Show each line of the records below where the word "right" occurs.

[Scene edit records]
──────────────────────────────

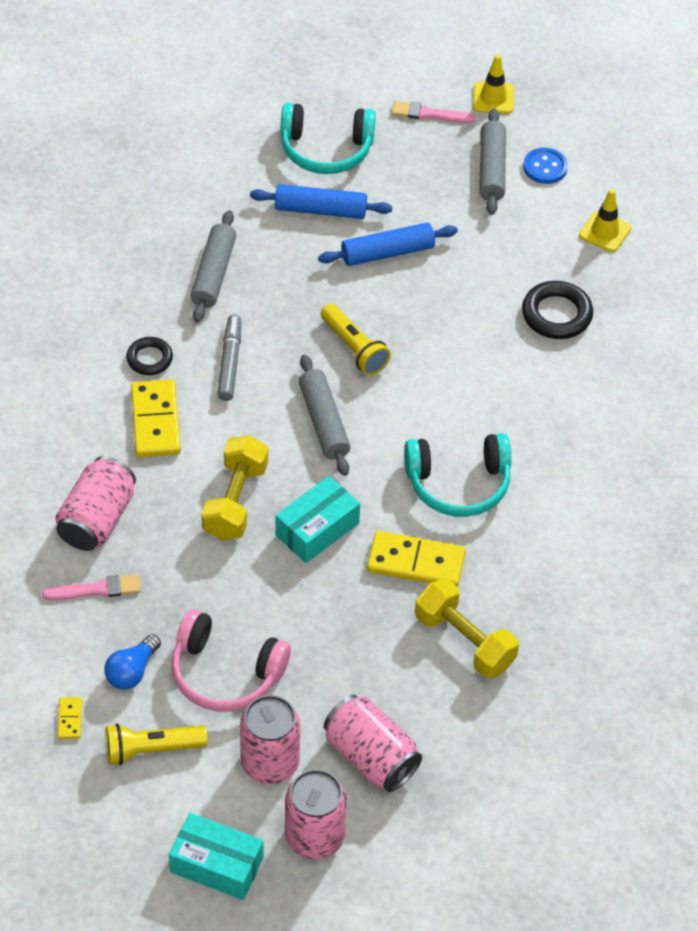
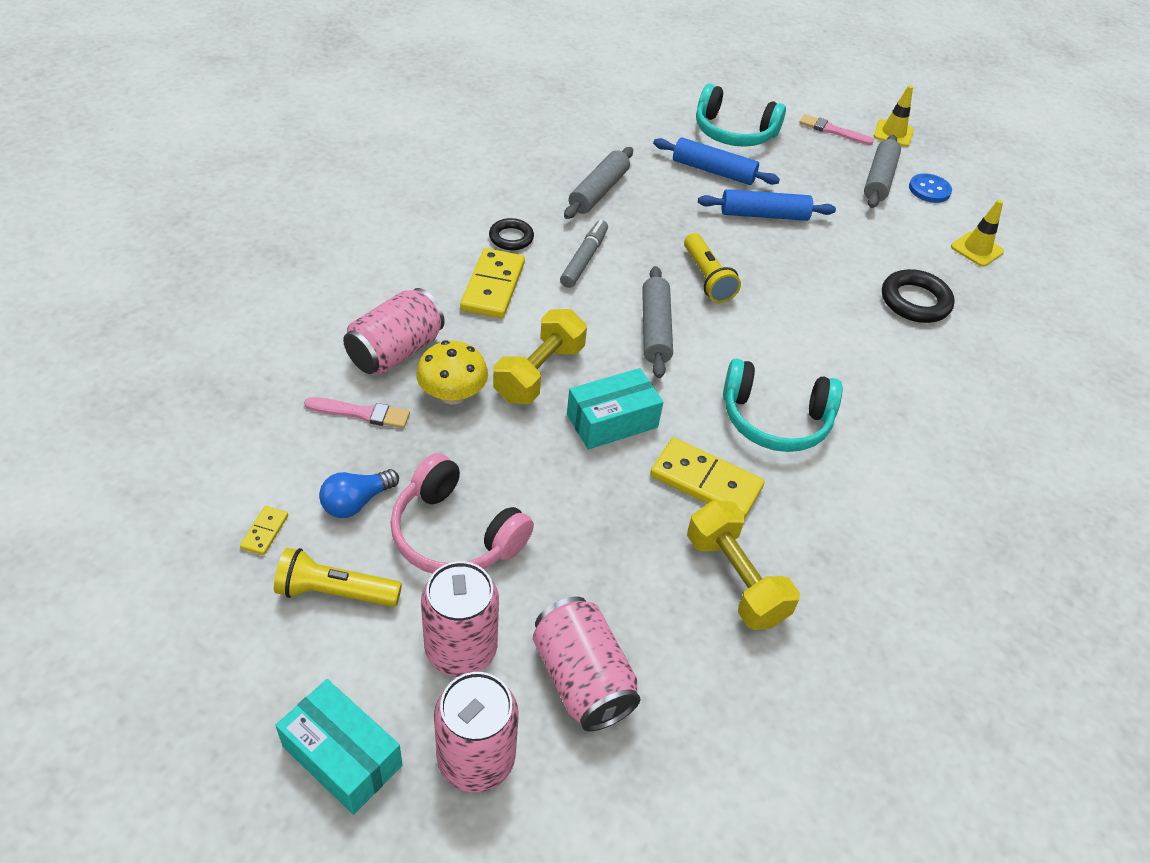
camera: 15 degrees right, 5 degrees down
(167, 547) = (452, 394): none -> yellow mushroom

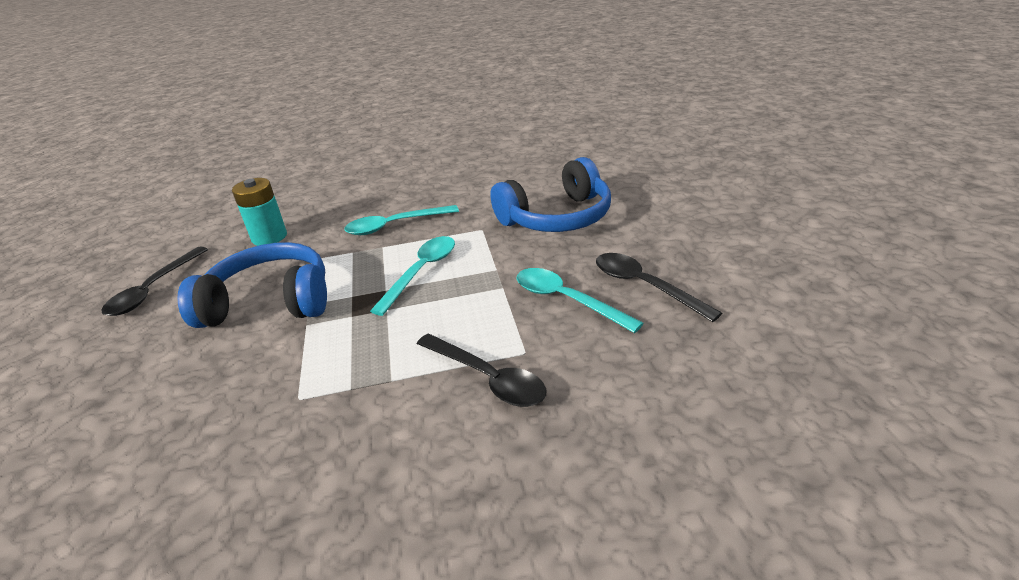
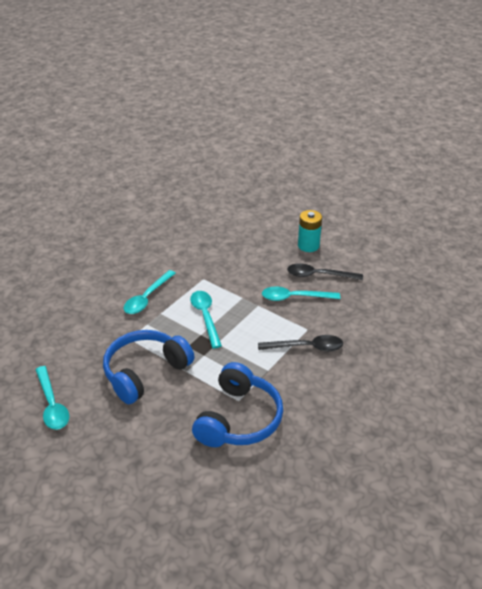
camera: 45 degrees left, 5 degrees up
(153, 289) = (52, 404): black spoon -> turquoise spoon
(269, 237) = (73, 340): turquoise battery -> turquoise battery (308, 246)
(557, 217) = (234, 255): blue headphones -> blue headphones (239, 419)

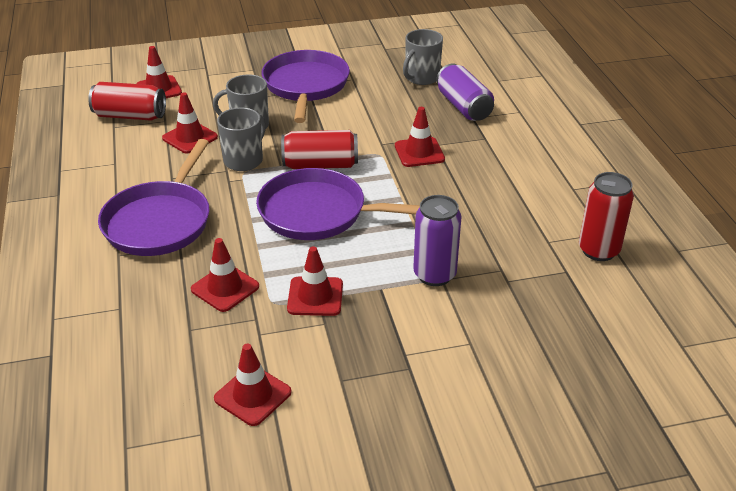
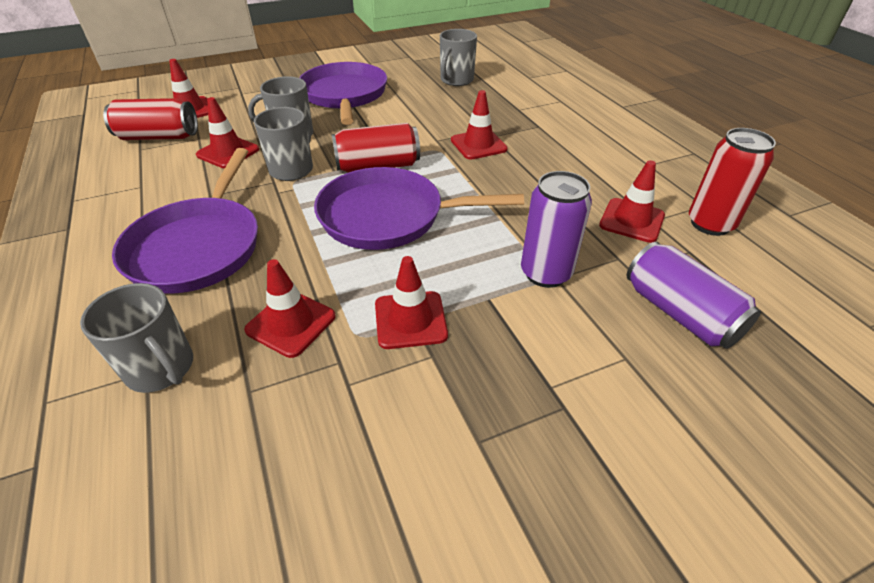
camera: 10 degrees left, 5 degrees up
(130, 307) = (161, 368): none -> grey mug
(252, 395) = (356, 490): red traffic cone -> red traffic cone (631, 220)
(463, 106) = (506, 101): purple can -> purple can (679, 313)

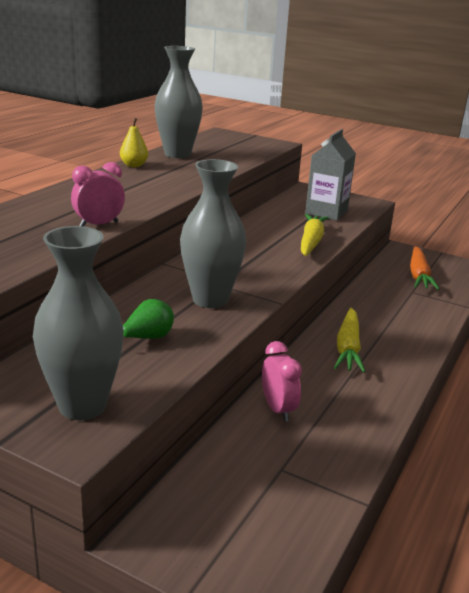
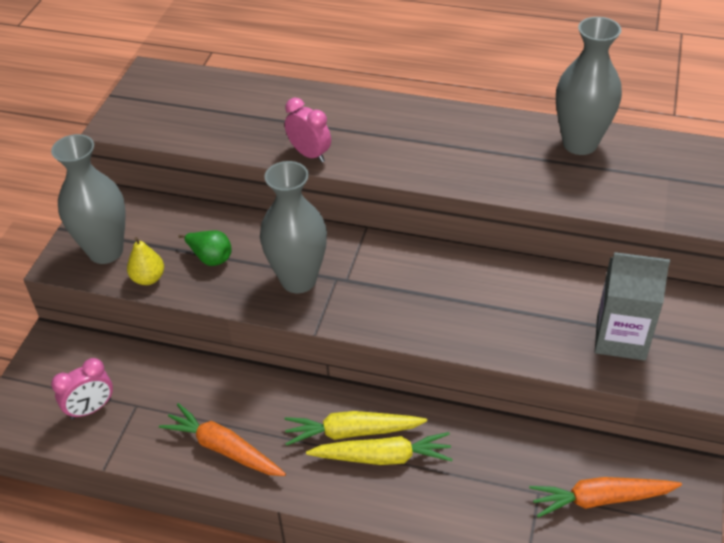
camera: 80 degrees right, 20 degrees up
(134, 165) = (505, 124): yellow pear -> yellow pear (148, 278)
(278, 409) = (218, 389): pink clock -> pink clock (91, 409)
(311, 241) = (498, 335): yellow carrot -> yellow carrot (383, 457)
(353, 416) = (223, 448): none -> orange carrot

──────────────────────────────

▸ Response below
camera: 15 degrees right, 5 degrees down
camera: 80 degrees right, 20 degrees up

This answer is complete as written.